- [Work to complete] Find every line in the data that contains the word "yellow". Return each of those lines.

- [Extracted information]
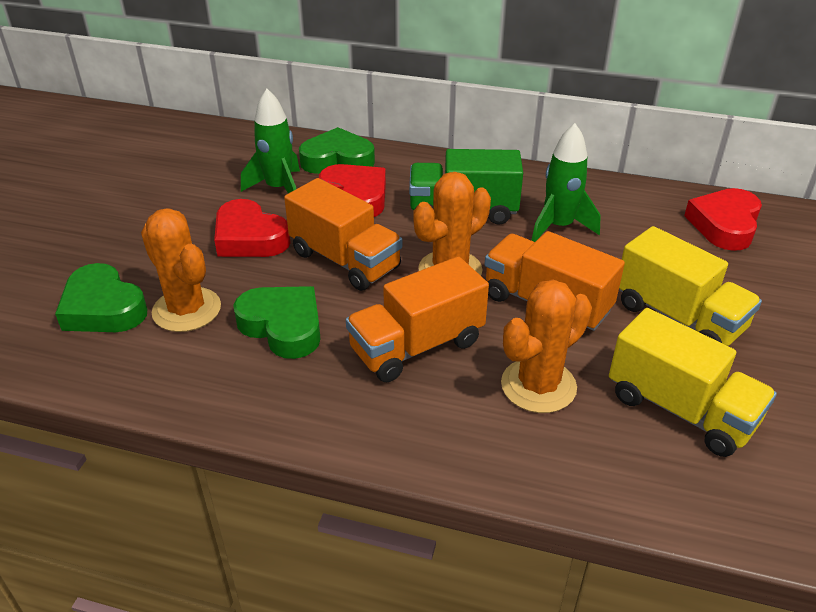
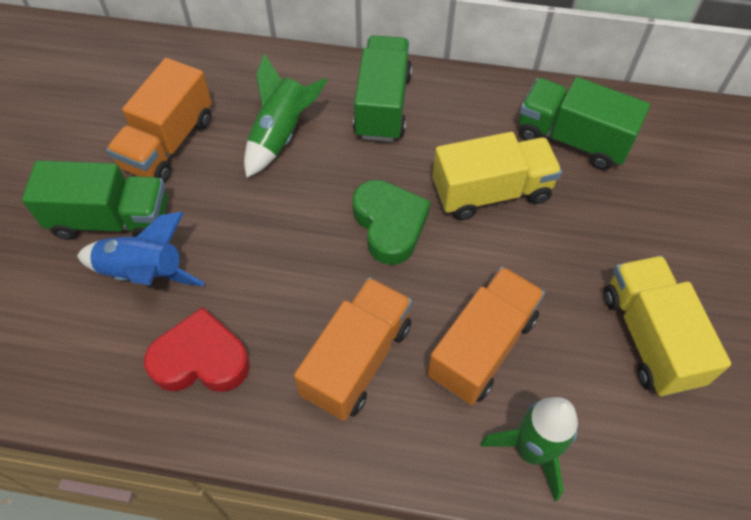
blue rocket: 0 -> 1
green heart: 3 -> 1
green truck: 1 -> 3
orange cactus: 3 -> 0
red heart: 3 -> 1

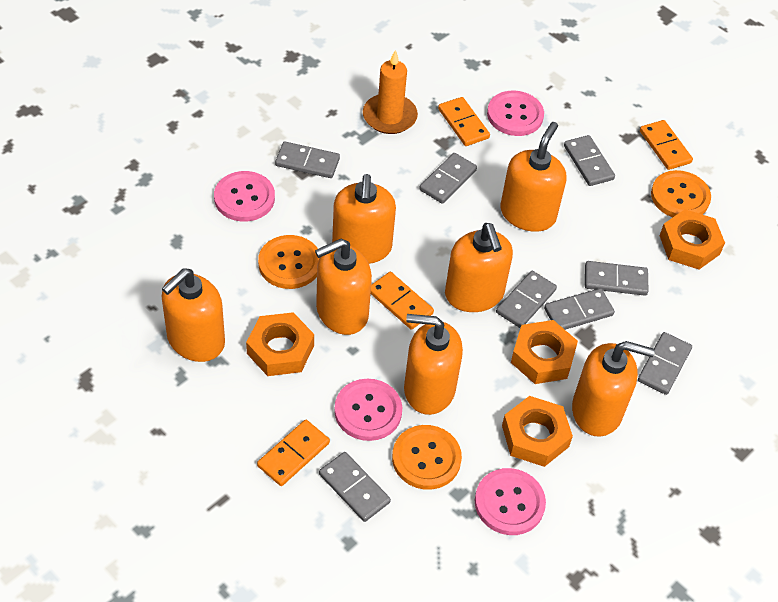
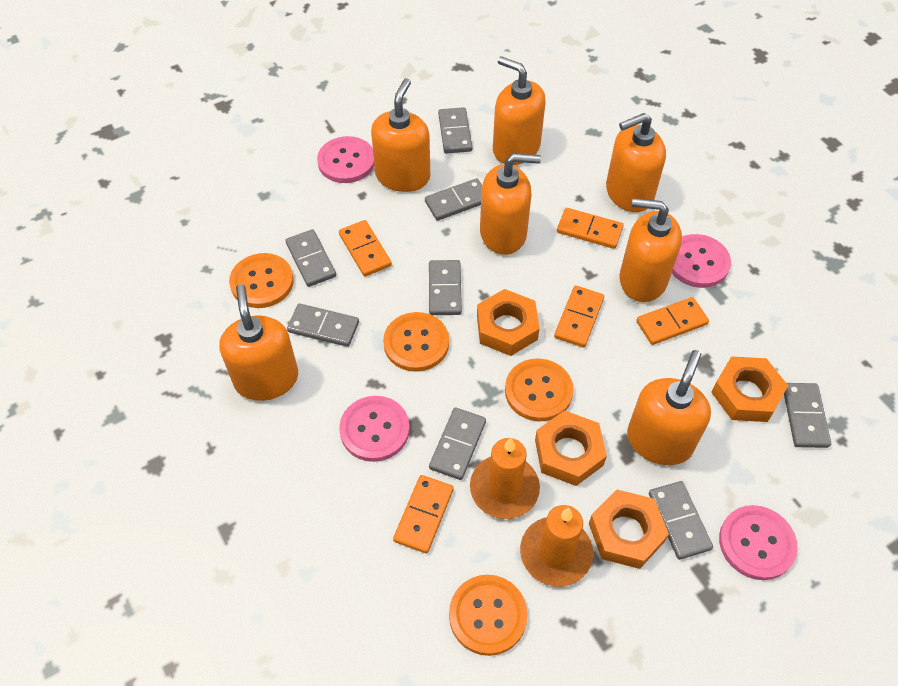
orange button: 3 -> 4
orange candle: 1 -> 2
orange domino: 4 -> 5

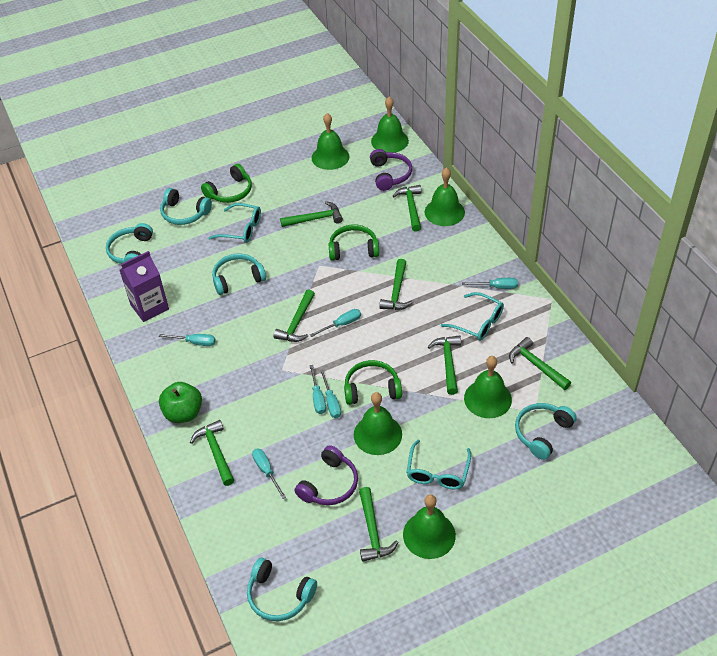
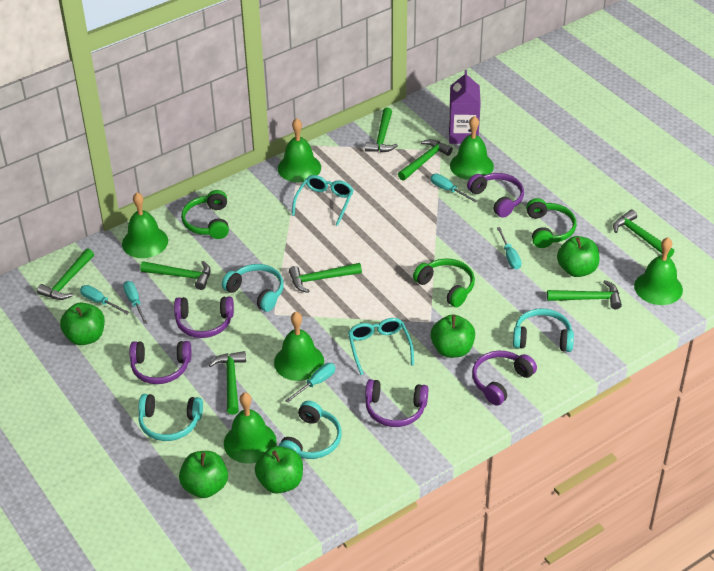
green apple: 1 -> 5
purple headphones: 2 -> 5
turquoise glasses: 3 -> 2
turquoise headphones: 5 -> 4
turquoise screwdriver: 6 -> 5

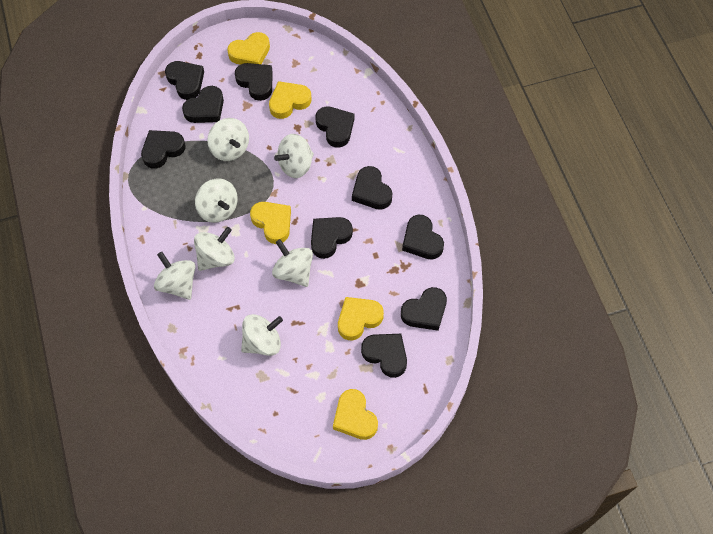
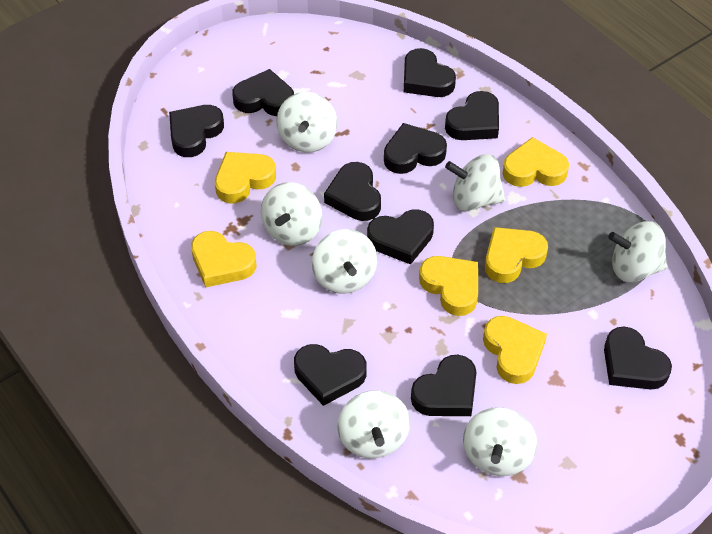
yellow heart: 5 -> 6

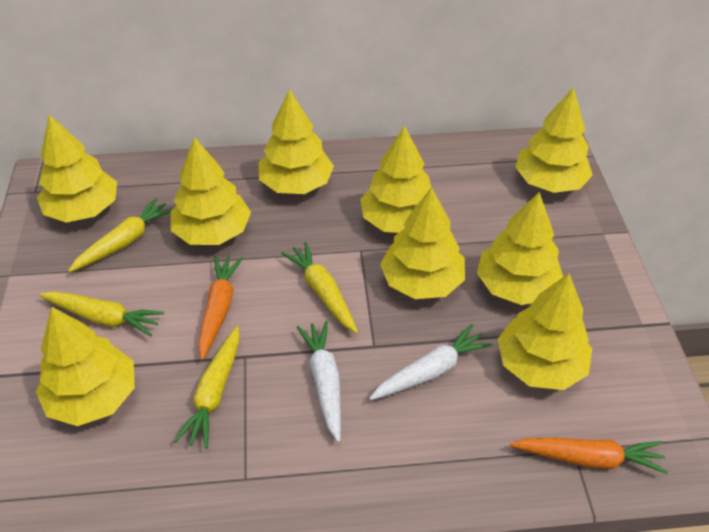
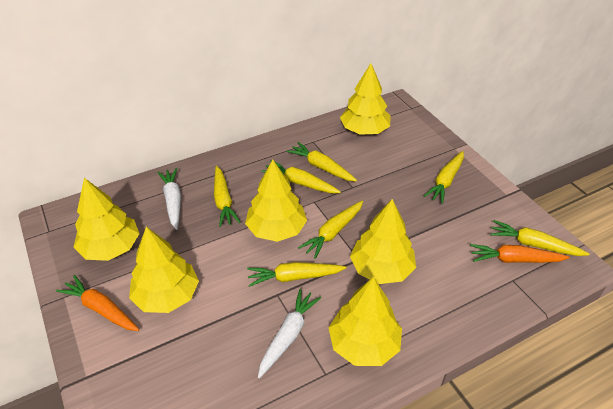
yellow carrot: 4 -> 7
yellow tree: 9 -> 6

- [Task solution]
yellow heart: 5 -> 6
yellow carrot: 4 -> 7
yellow tree: 9 -> 6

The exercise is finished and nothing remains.